- **YOUR INSTRUCTIONS**: Set down the line containing "(331, 204) = (114, 113): turquoise" and each line after it through the last line of the records, exactly, leaving pictures out.
(RECORDS TO USE begins)
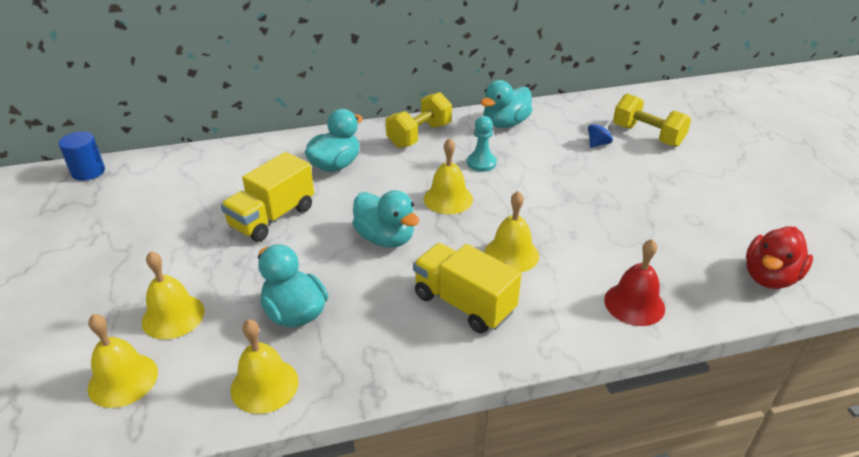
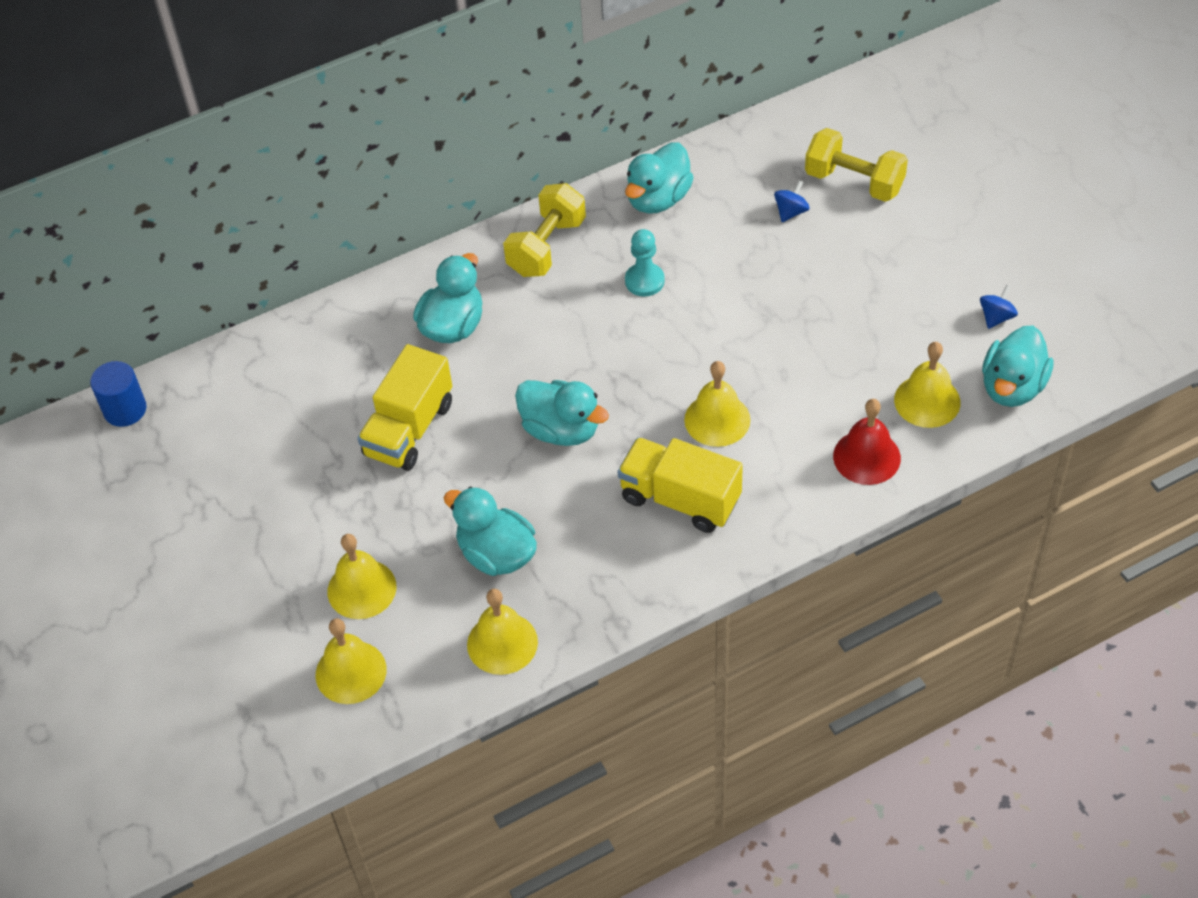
camera: 10 degrees left, 15 degrees up
(448, 199) = (618, 351): yellow bell -> yellow bell (927, 401)
(755, 228) = (996, 317): none -> blue spinning top
(769, 277) = (1012, 387): red duck -> turquoise duck

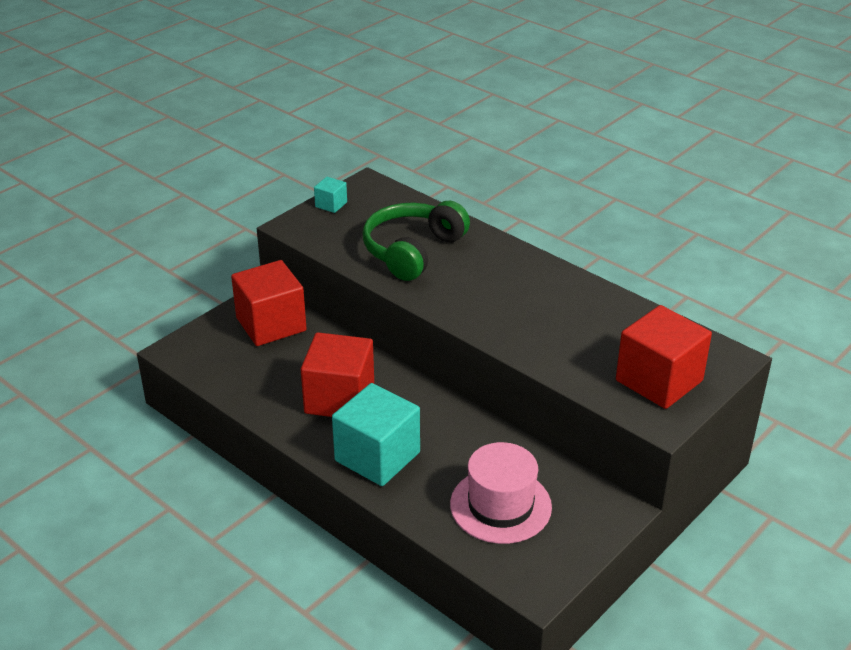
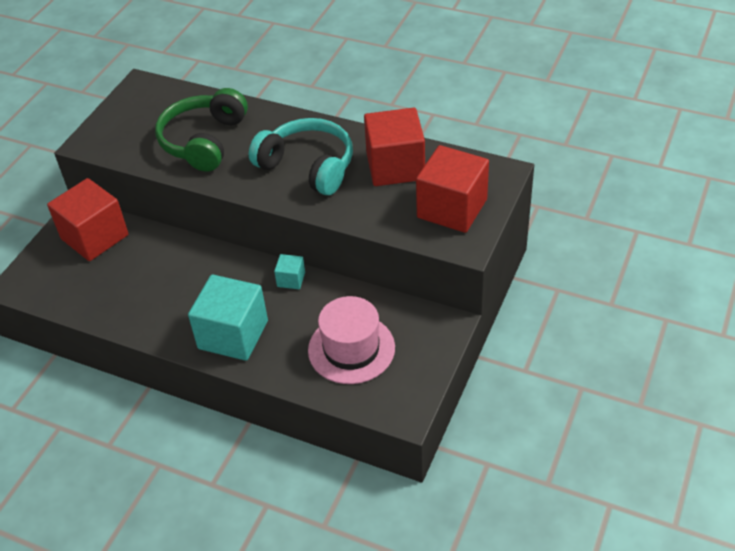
camera: 15 degrees left, 10 degrees up
(331, 204) = (114, 113): turquoise cube -> turquoise cube (291, 279)
(339, 398) = (181, 290): red cube -> red cube (395, 166)
(514, 301) = (308, 166): none -> turquoise headphones

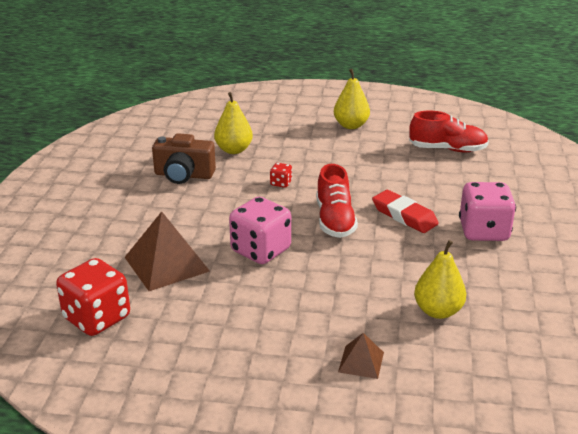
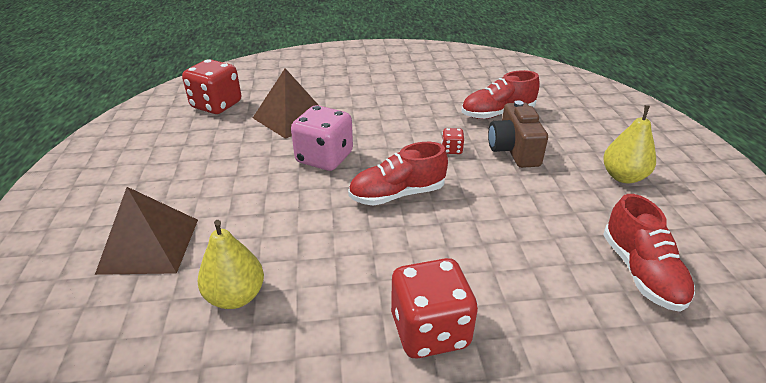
camera: 75 degrees right, 5 degrees up
(184, 175) = (433, 99): brown camera -> brown camera (514, 150)
(234, 150) = (497, 114): yellow pear -> red shoe
(361, 362) = (149, 245): brown pyramid -> brown pyramid, size x1.90
(404, 216) = (432, 246): red eraser -> none
(483, 231) = (430, 330): pink dice -> red dice

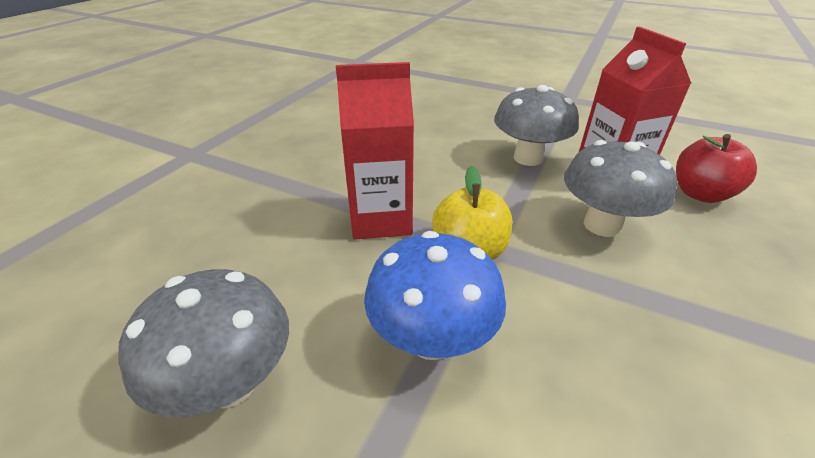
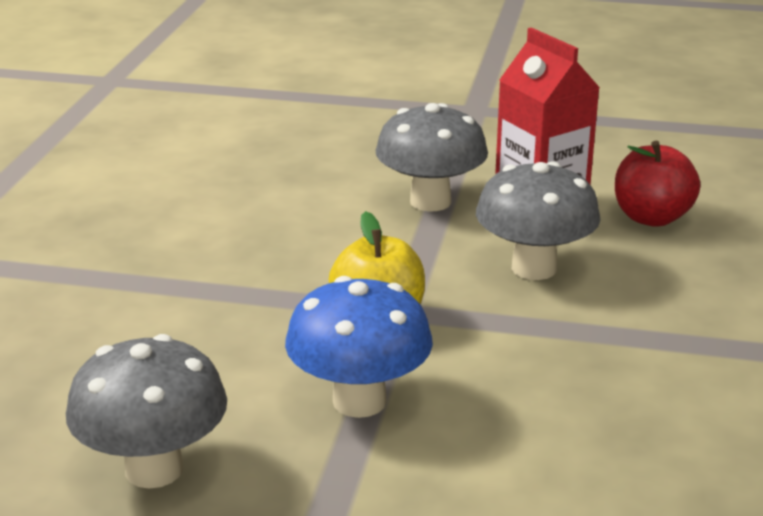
camera: 15 degrees left, 10 degrees down
(380, 219) = (254, 300): red carton -> none

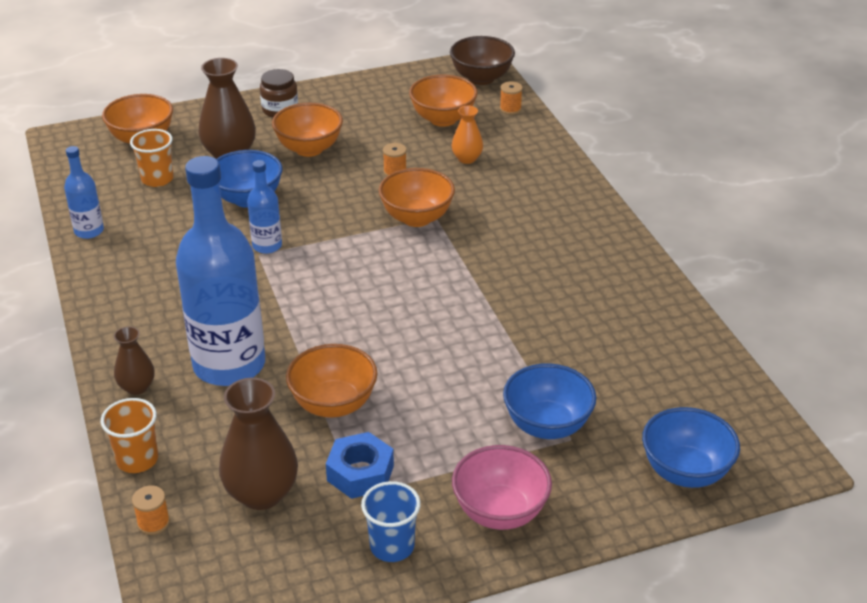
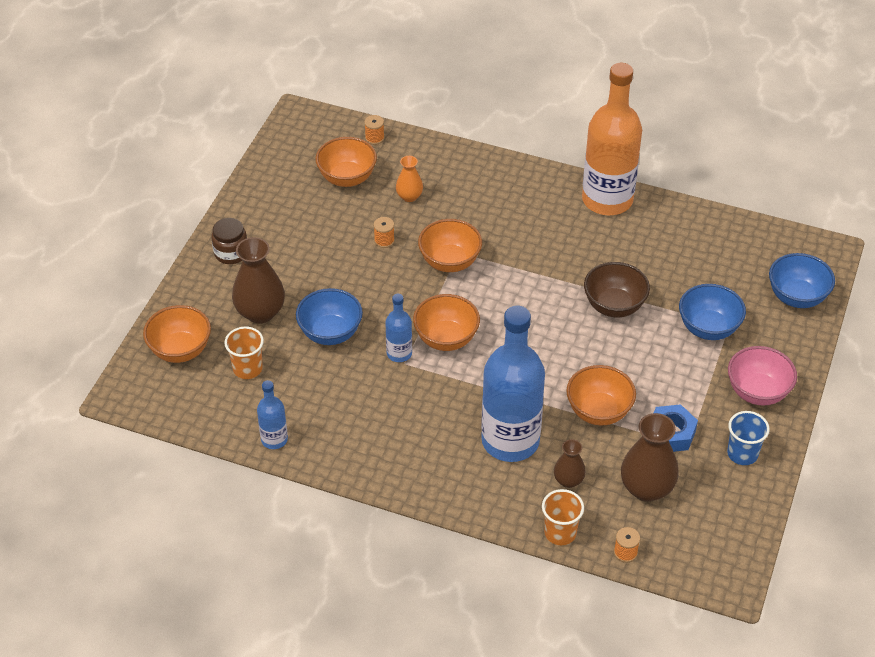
camera: 50 degrees left, 10 degrees up
(137, 387) = (487, 499): brown vase -> brown vase (568, 480)
(309, 149) = (303, 267): orange bowl -> orange bowl (446, 339)
(481, 78) = (318, 127): brown bowl -> brown bowl (614, 306)
(630, 268) = (607, 200): none -> orange bottle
(RECORDS TO USE ends)
- **RESPONSE BOX**:
(331, 204) = (114, 113): turquoise cube -> turquoise cube (291, 279)
(339, 398) = (181, 290): red cube -> red cube (395, 166)
(514, 301) = (308, 166): none -> turquoise headphones

camera: 75 degrees right, 5 degrees up
(184, 175) = (433, 99): brown camera -> brown camera (514, 150)
(234, 150) = (497, 114): yellow pear -> red shoe
(361, 362) = (149, 245): brown pyramid -> brown pyramid, size x1.90
(404, 216) = (432, 246): red eraser -> none
(483, 231) = (430, 330): pink dice -> red dice

camera: 15 degrees left, 10 degrees down
(380, 219) = (254, 300): red carton -> none

camera: 50 degrees left, 10 degrees up
(137, 387) = (487, 499): brown vase -> brown vase (568, 480)
(309, 149) = (303, 267): orange bowl -> orange bowl (446, 339)
(481, 78) = (318, 127): brown bowl -> brown bowl (614, 306)
(630, 268) = (607, 200): none -> orange bottle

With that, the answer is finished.